■ **Required work**
Output each row below as a numbered list, one row per entry, omitting any blank lines.

■ **Input material**
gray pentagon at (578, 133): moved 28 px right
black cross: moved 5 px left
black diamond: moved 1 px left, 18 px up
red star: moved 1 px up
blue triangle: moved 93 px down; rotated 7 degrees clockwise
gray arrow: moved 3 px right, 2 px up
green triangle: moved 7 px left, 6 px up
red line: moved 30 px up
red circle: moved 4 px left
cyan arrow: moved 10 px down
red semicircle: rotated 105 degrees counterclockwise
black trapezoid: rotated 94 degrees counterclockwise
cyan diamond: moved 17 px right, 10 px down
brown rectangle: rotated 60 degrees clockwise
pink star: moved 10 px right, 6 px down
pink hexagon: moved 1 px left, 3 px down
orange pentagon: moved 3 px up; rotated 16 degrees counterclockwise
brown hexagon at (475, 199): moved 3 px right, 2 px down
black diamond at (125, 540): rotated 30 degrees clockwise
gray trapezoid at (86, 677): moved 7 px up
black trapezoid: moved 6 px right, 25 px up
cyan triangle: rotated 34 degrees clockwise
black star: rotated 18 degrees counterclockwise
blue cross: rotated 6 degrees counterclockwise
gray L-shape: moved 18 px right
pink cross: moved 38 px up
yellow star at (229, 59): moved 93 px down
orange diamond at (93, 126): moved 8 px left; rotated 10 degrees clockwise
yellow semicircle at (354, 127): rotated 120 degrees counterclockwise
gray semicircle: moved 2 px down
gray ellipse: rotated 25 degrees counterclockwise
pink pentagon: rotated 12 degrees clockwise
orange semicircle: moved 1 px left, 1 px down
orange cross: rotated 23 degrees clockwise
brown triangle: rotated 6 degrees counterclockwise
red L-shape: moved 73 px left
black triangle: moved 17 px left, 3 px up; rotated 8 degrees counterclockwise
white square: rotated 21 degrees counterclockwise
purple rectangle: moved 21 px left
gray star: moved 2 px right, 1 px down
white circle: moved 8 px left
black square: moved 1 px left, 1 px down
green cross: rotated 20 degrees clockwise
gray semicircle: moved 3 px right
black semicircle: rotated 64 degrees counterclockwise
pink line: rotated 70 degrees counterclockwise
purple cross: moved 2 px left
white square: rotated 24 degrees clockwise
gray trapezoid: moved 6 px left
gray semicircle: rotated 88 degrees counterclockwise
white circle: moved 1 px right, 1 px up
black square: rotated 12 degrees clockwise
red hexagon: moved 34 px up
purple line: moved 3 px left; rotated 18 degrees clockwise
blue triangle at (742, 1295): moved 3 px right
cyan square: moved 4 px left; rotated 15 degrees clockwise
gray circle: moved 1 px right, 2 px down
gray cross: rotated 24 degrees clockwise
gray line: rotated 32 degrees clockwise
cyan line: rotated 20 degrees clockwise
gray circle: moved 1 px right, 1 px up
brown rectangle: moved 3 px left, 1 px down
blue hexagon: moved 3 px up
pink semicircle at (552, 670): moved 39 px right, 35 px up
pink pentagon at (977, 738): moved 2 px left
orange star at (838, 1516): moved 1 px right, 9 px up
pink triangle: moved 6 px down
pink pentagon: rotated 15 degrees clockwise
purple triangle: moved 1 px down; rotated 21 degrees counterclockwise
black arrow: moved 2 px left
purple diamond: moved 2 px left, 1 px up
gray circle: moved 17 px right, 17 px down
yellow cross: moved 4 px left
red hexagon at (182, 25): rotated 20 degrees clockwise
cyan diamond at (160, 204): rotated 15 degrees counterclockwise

■ **Expected answer**
1. gray pentagon at (578, 133): moved 28 px right
2. black cross: moved 5 px left
3. black diamond: moved 1 px left, 18 px up
4. red star: moved 1 px up
5. blue triangle: moved 93 px down; rotated 7 degrees clockwise
6. gray arrow: moved 3 px right, 2 px up
7. green triangle: moved 7 px left, 6 px up
8. red line: moved 30 px up
9. red circle: moved 4 px left
10. cyan arrow: moved 10 px down
11. red semicircle: rotated 105 degrees counterclockwise
12. black trapezoid: rotated 94 degrees counterclockwise
13. cyan diamond: moved 17 px right, 10 px down
14. brown rectangle: rotated 60 degrees clockwise
15. pink star: moved 10 px right, 6 px down
16. pink hexagon: moved 1 px left, 3 px down
17. orange pentagon: moved 3 px up; rotated 16 degrees counterclockwise
18. brown hexagon at (475, 199): moved 3 px right, 2 px down
19. black diamond at (125, 540): rotated 30 degrees clockwise
20. gray trapezoid at (86, 677): moved 7 px up
21. black trapezoid: moved 6 px right, 25 px up
22. cyan triangle: rotated 34 degrees clockwise
23. black star: rotated 18 degrees counterclockwise
24. blue cross: rotated 6 degrees counterclockwise
25. gray L-shape: moved 18 px right
26. pink cross: moved 38 px up
27. yellow star at (229, 59): moved 93 px down
28. orange diamond at (93, 126): moved 8 px left; rotated 10 degrees clockwise
29. yellow semicircle at (354, 127): rotated 120 degrees counterclockwise
30. gray semicircle: moved 2 px down
31. gray ellipse: rotated 25 degrees counterclockwise
32. pink pentagon: rotated 12 degrees clockwise
33. orange semicircle: moved 1 px left, 1 px down
34. orange cross: rotated 23 degrees clockwise
35. brown triangle: rotated 6 degrees counterclockwise
36. red L-shape: moved 73 px left
37. black triangle: moved 17 px left, 3 px up; rotated 8 degrees counterclockwise
38. white square: rotated 21 degrees counterclockwise
39. purple rectangle: moved 21 px left
40. gray star: moved 2 px right, 1 px down
41. white circle: moved 8 px left
42. black square: moved 1 px left, 1 px down
43. green cross: rotated 20 degrees clockwise
44. gray semicircle: moved 3 px right
45. black semicircle: rotated 64 degrees counterclockwise
46. pink line: rotated 70 degrees counterclockwise
47. purple cross: moved 2 px left
48. white square: rotated 24 degrees clockwise
49. gray trapezoid: moved 6 px left
50. gray semicircle: rotated 88 degrees counterclockwise
51. white circle: moved 1 px right, 1 px up
52. black square: rotated 12 degrees clockwise
53. red hexagon: moved 34 px up
54. purple line: moved 3 px left; rotated 18 degrees clockwise
55. blue triangle at (742, 1295): moved 3 px right
56. cyan square: moved 4 px left; rotated 15 degrees clockwise
57. gray circle: moved 1 px right, 2 px down
58. gray cross: rotated 24 degrees clockwise
59. gray line: rotated 32 degrees clockwise
60. cyan line: rotated 20 degrees clockwise
61. gray circle: moved 1 px right, 1 px up
62. brown rectangle: moved 3 px left, 1 px down
63. blue hexagon: moved 3 px up
64. pink semicircle at (552, 670): moved 39 px right, 35 px up
65. pink pentagon at (977, 738): moved 2 px left
66. orange star at (838, 1516): moved 1 px right, 9 px up
67. pink triangle: moved 6 px down
68. pink pentagon: rotated 15 degrees clockwise
69. purple triangle: moved 1 px down; rotated 21 degrees counterclockwise
70. black arrow: moved 2 px left
71. purple diamond: moved 2 px left, 1 px up
72. gray circle: moved 17 px right, 17 px down
73. yellow cross: moved 4 px left
74. red hexagon at (182, 25): rotated 20 degrees clockwise
75. cyan diamond at (160, 204): rotated 15 degrees counterclockwise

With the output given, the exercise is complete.